_Your instructions_. Starting at the line that contains "U2 pin P1.1: GND -> KEY", copy every line to the end of the material below exactly, and omit the pictures.

_Data supplied_.
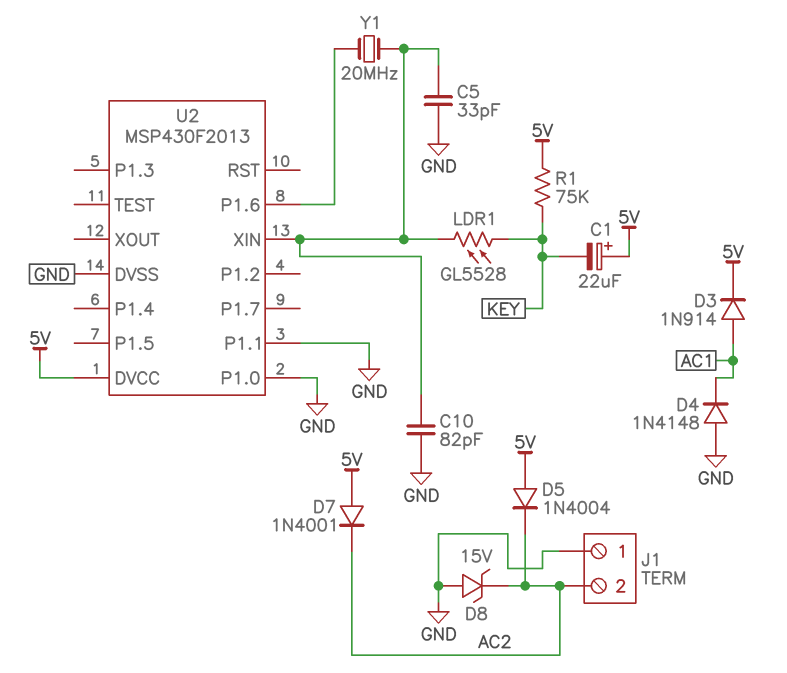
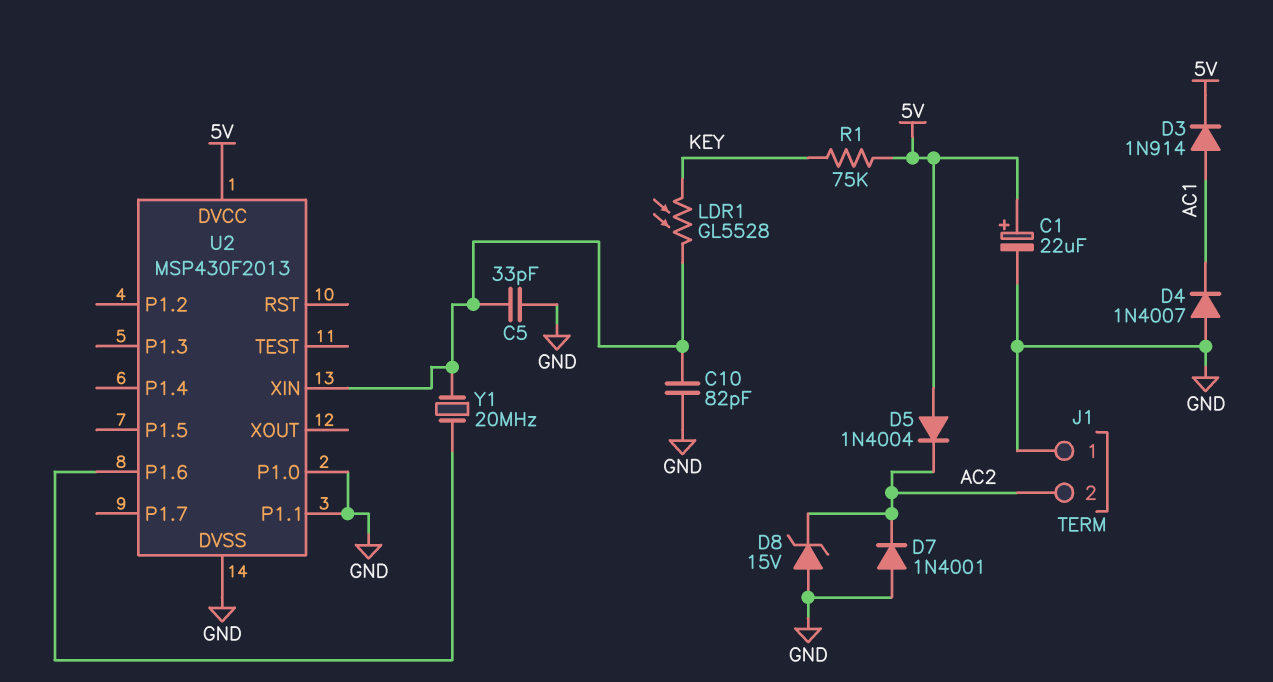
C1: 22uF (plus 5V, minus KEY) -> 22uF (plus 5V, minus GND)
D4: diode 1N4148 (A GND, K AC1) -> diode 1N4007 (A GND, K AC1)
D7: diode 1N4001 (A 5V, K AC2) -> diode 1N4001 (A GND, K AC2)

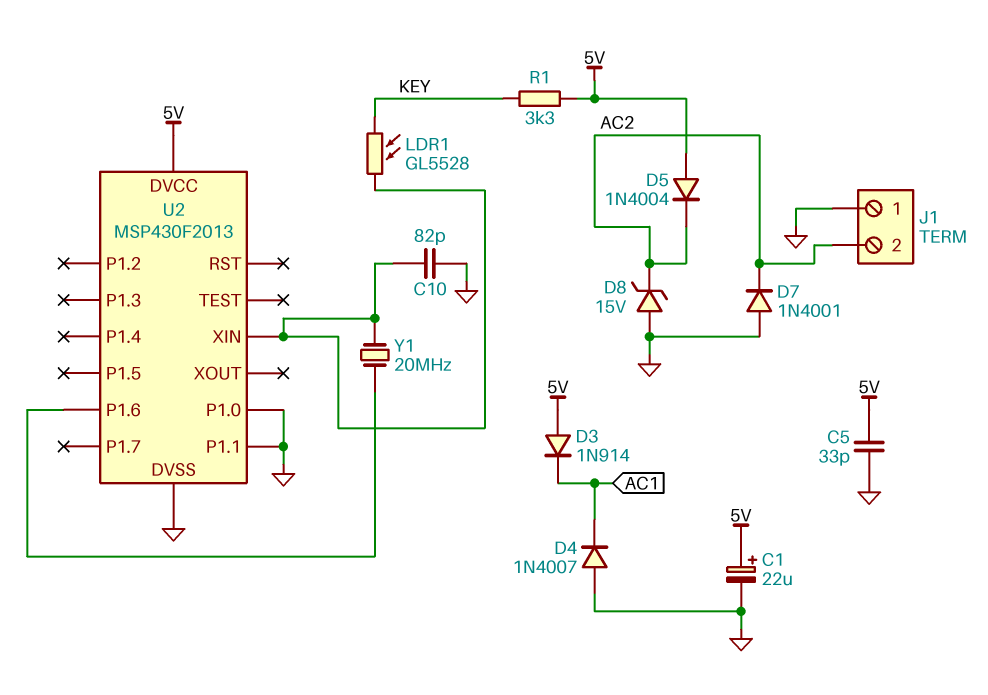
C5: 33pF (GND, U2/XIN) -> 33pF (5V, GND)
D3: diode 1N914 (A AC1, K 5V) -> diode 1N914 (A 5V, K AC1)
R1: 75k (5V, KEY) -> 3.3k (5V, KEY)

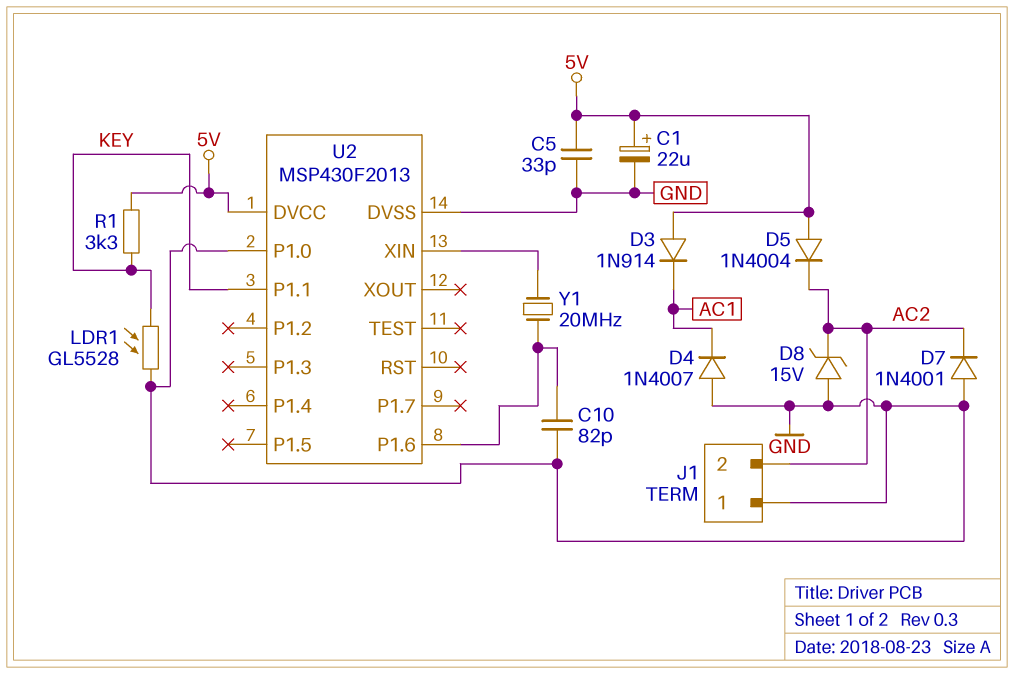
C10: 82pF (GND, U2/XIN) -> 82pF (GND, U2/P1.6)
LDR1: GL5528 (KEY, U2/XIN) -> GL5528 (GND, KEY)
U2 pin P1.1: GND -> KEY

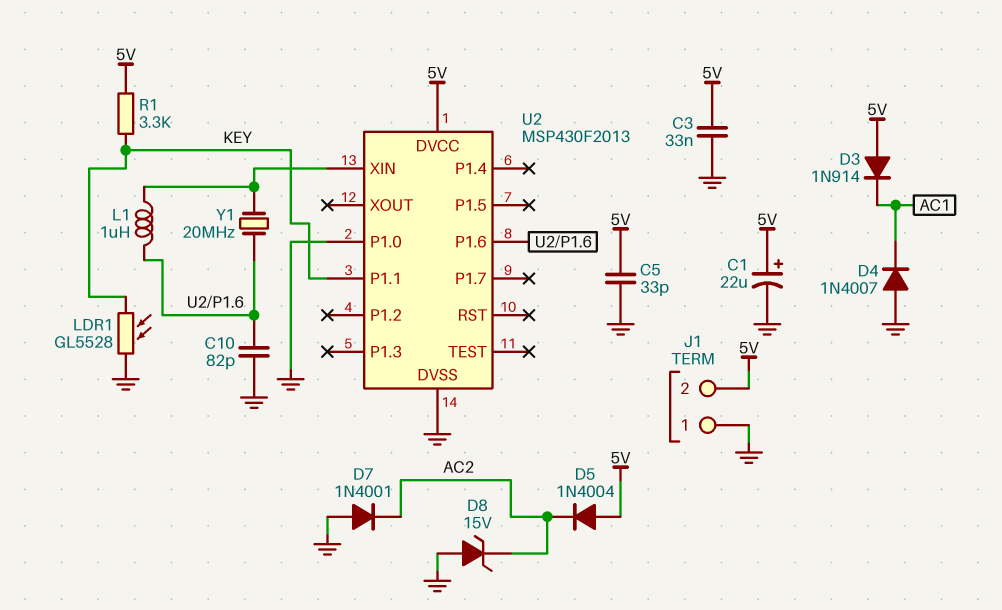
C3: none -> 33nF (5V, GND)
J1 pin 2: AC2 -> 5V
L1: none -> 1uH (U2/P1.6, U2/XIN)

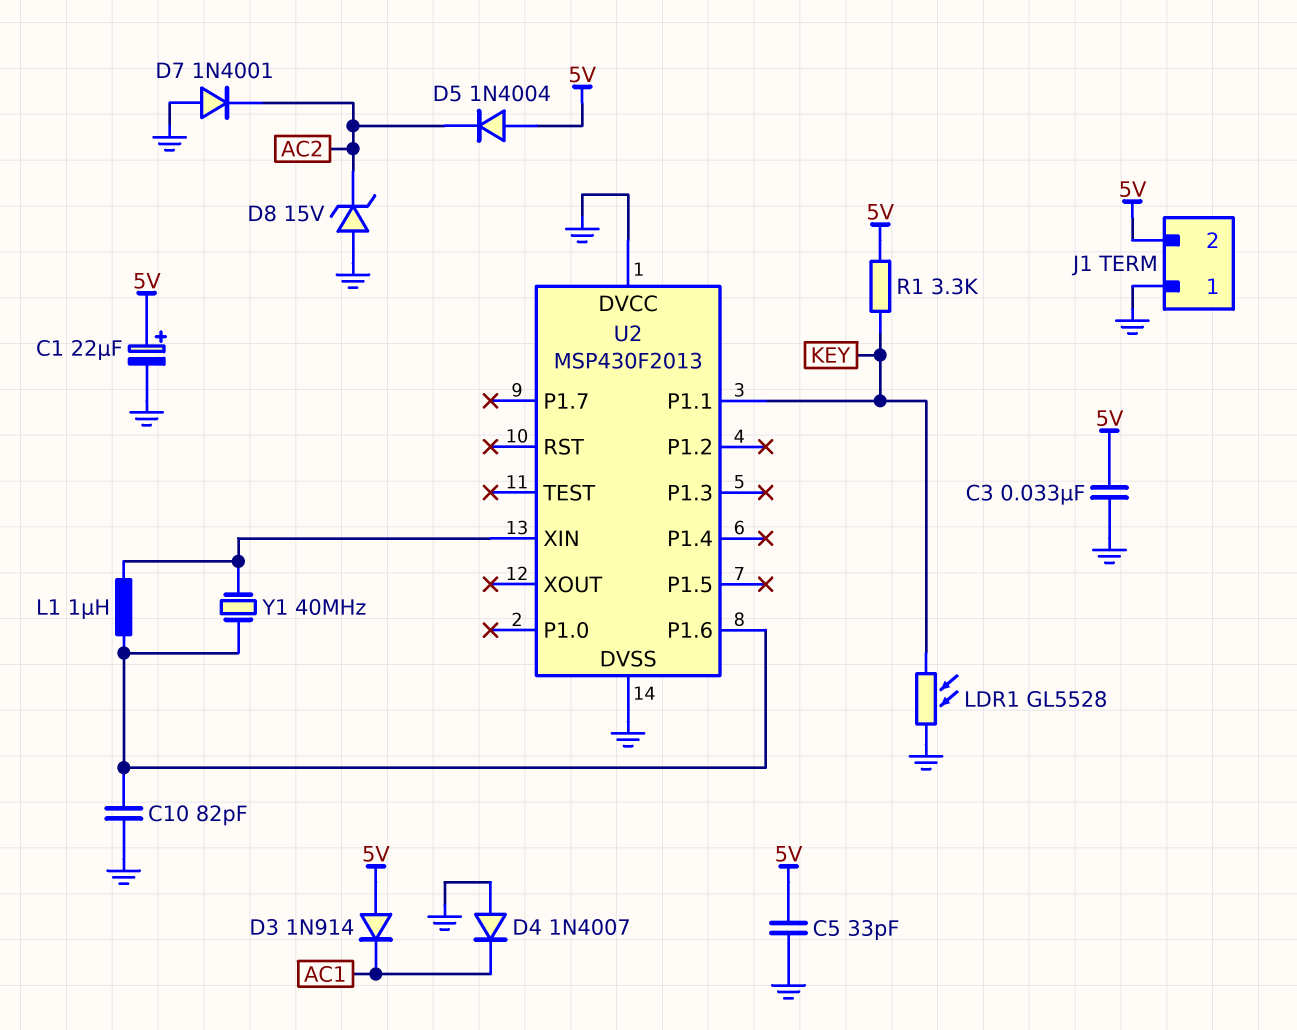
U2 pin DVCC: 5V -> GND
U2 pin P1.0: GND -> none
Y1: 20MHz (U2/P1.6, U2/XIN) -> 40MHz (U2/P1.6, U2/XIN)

_Solution for this exercise_.
U2 pin P1.1: GND -> KEY

C3: none -> 33nF (5V, GND)
J1 pin 2: AC2 -> 5V
L1: none -> 1uH (U2/P1.6, U2/XIN)

U2 pin DVCC: 5V -> GND
U2 pin P1.0: GND -> none
Y1: 20MHz (U2/P1.6, U2/XIN) -> 40MHz (U2/P1.6, U2/XIN)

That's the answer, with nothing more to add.